* **GIVEN INFORMATION**:
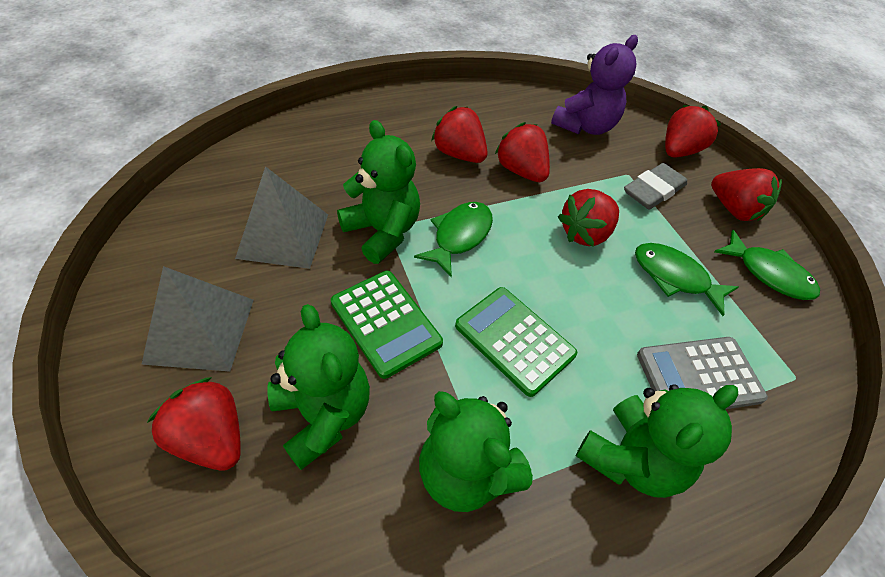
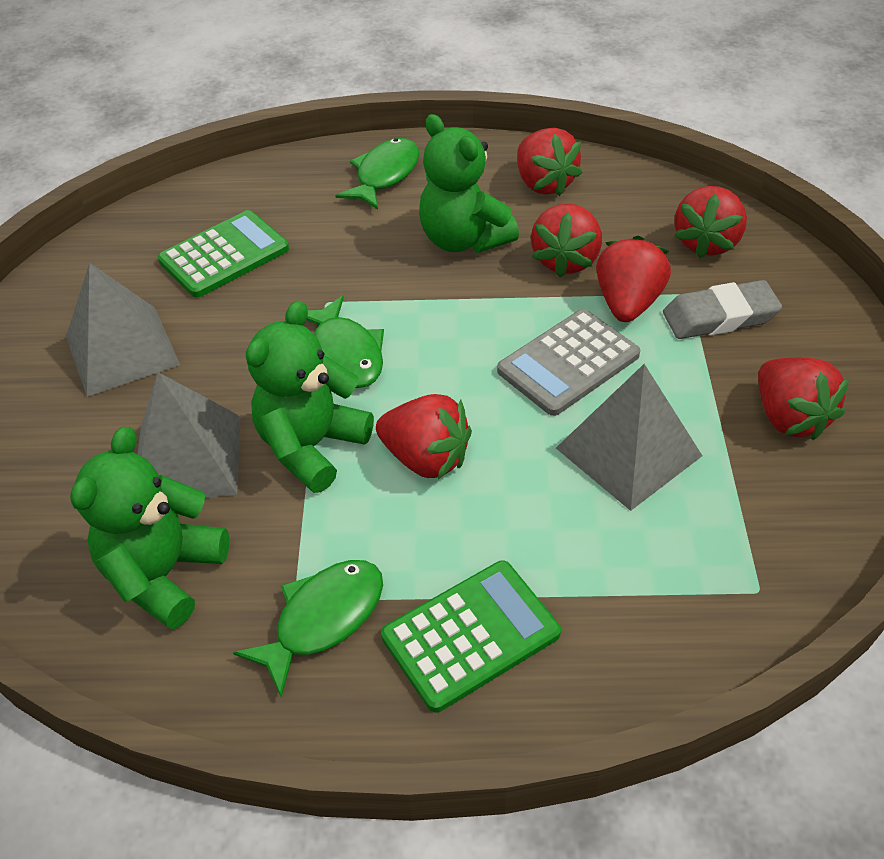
green teddy bear: 4 -> 3
grey pyramid: 2 -> 3
purple teddy bear: 1 -> 0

* **INSTRUCTIONS TO FOLLOW**: Give back the whole listing exactly as it stands. No pictures belong in the copy.

* **RESPONSE TO THIS TASK**:
green teddy bear: 4 -> 3
grey pyramid: 2 -> 3
purple teddy bear: 1 -> 0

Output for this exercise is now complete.